▶ _Activity_
A verbatim transcript of the data that follows, free of images, is the expected result.

▶ _Records_

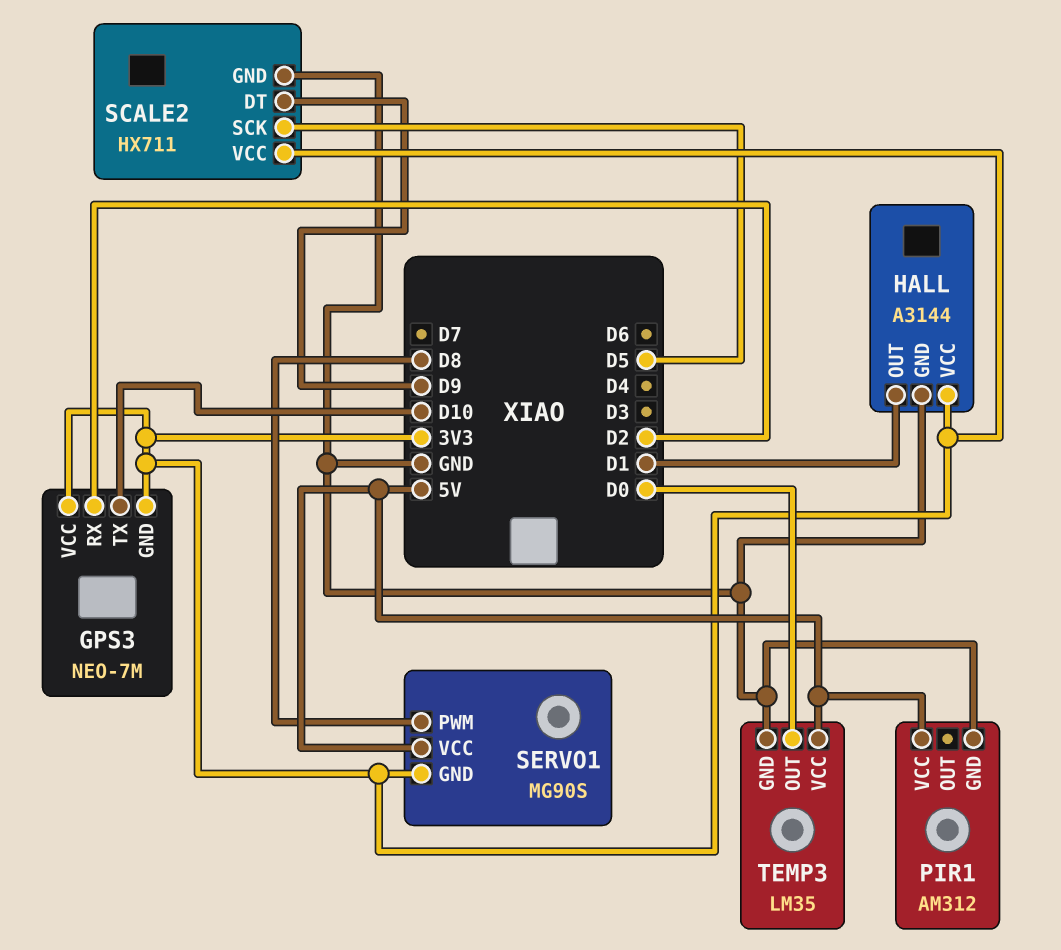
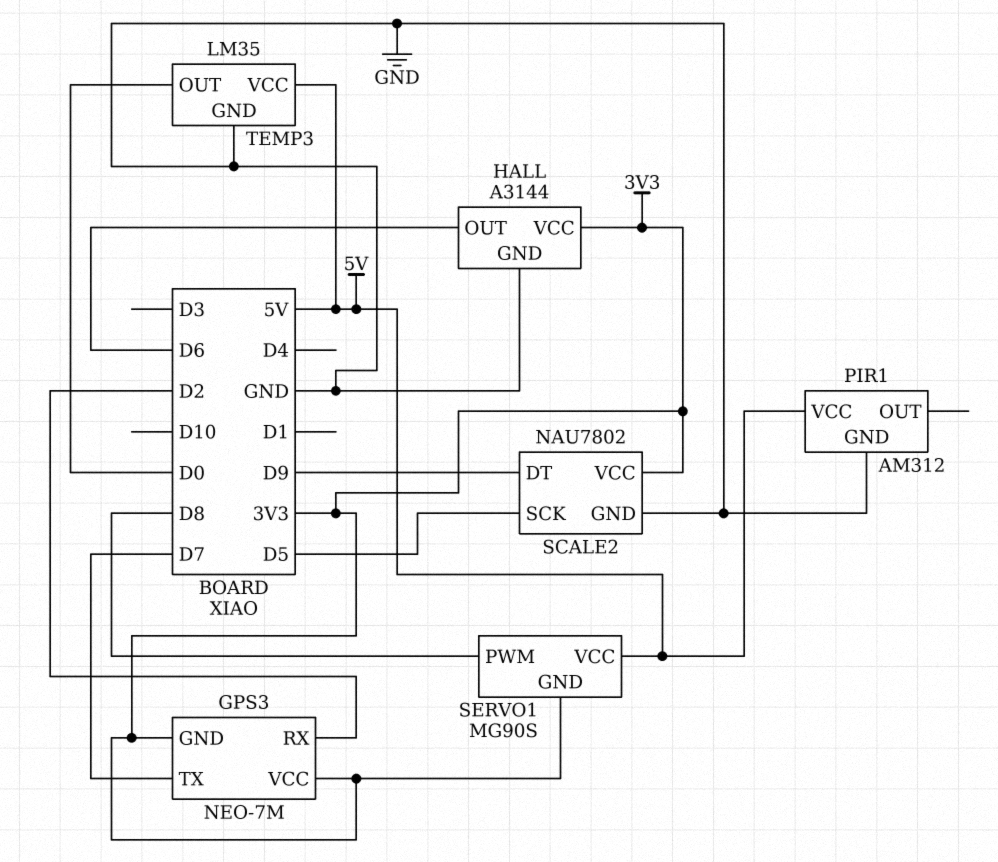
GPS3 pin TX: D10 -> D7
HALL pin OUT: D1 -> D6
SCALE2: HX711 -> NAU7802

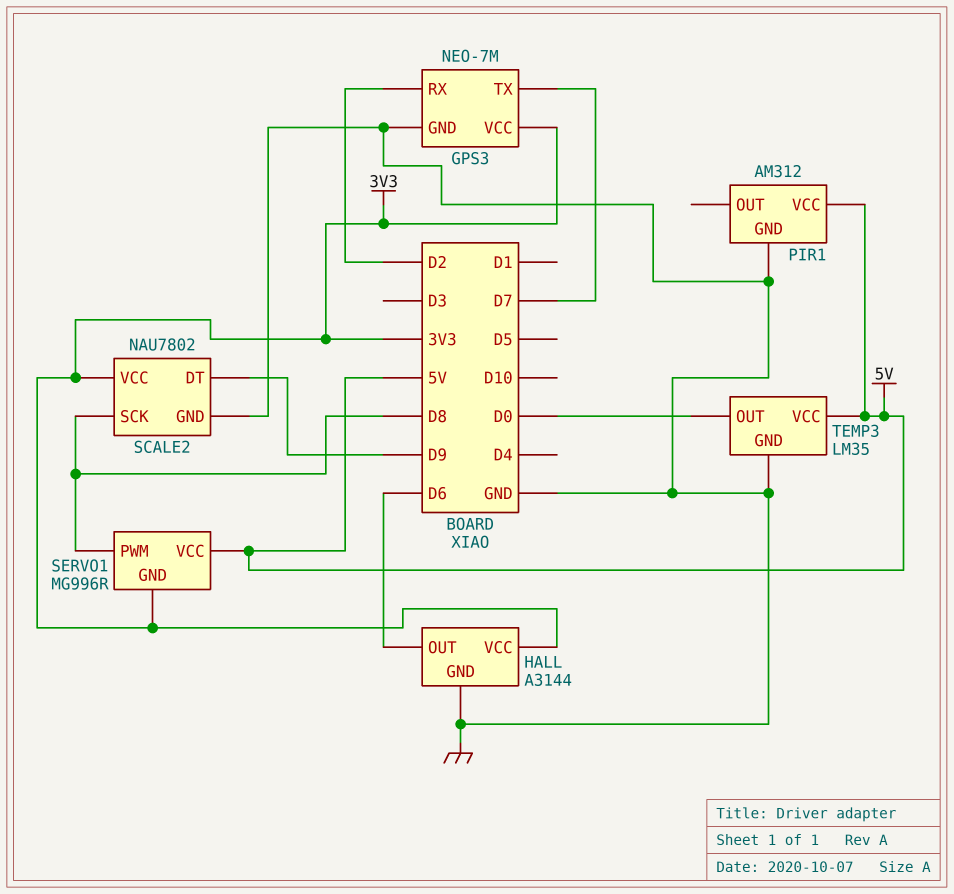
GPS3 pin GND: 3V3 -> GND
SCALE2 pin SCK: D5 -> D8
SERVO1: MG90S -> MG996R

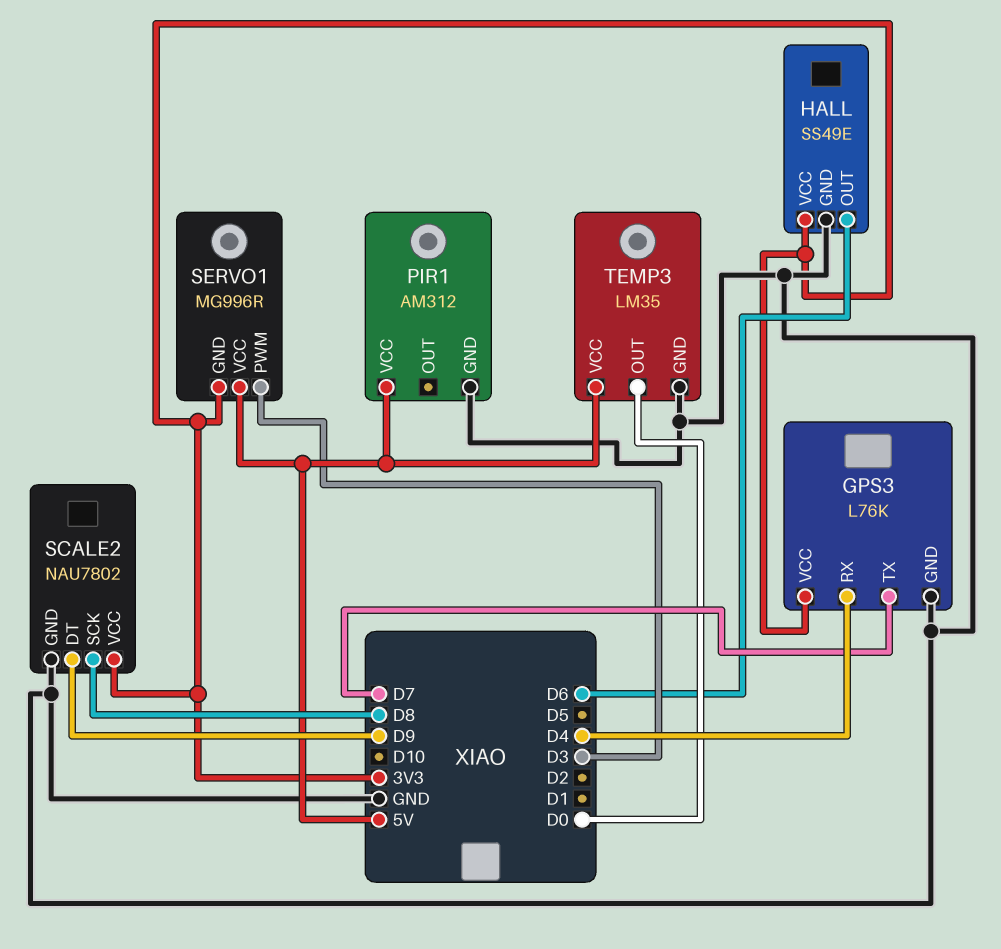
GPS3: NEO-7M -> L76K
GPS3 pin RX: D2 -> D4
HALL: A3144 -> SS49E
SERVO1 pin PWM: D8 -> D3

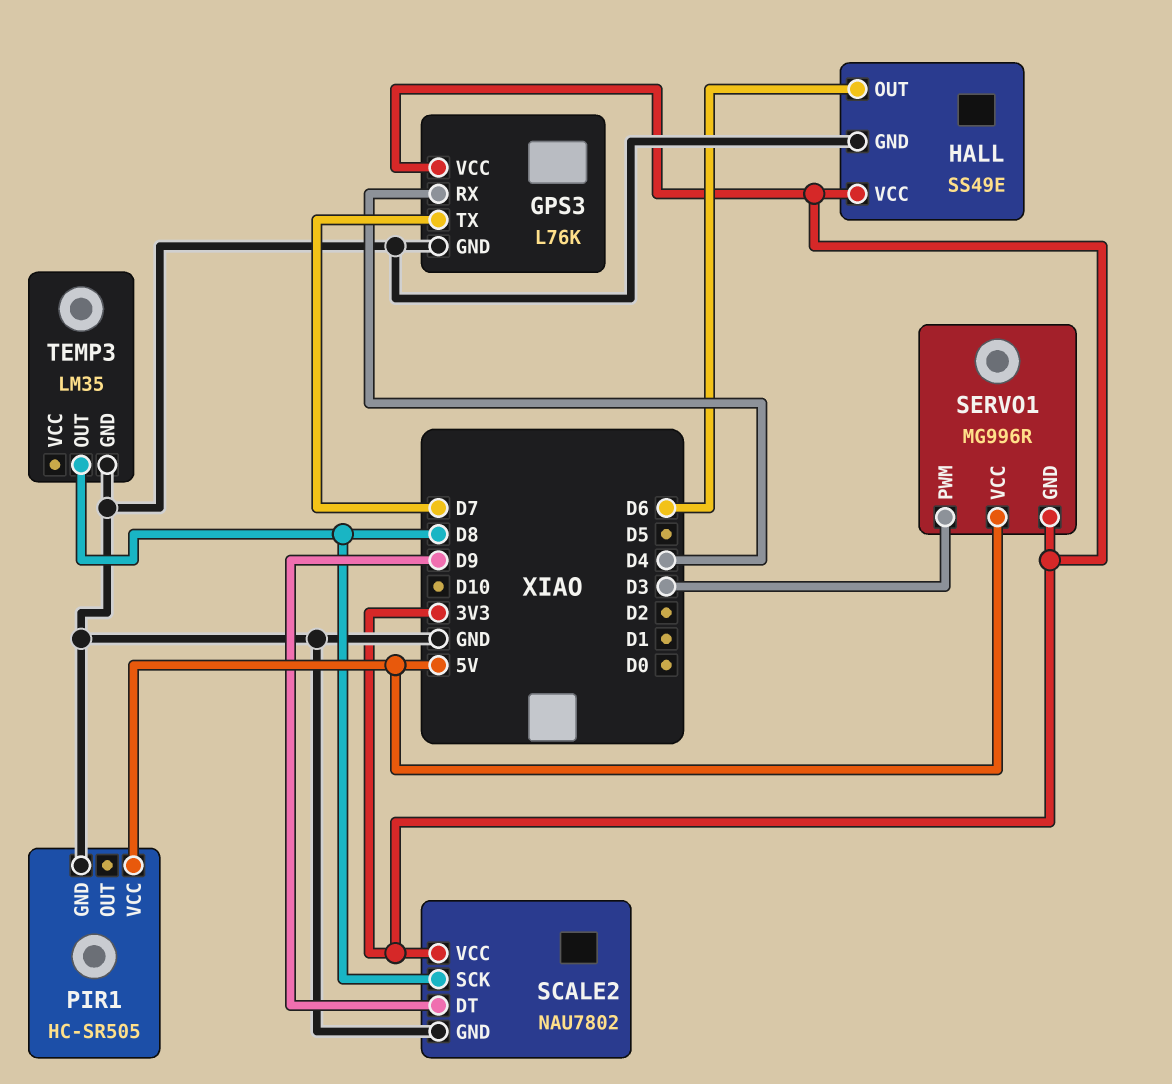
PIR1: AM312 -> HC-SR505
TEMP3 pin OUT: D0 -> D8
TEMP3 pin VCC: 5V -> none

▶ _Task solution_
GPS3 pin TX: D10 -> D7
HALL pin OUT: D1 -> D6
SCALE2: HX711 -> NAU7802

GPS3 pin GND: 3V3 -> GND
SCALE2 pin SCK: D5 -> D8
SERVO1: MG90S -> MG996R

GPS3: NEO-7M -> L76K
GPS3 pin RX: D2 -> D4
HALL: A3144 -> SS49E
SERVO1 pin PWM: D8 -> D3

PIR1: AM312 -> HC-SR505
TEMP3 pin OUT: D0 -> D8
TEMP3 pin VCC: 5V -> none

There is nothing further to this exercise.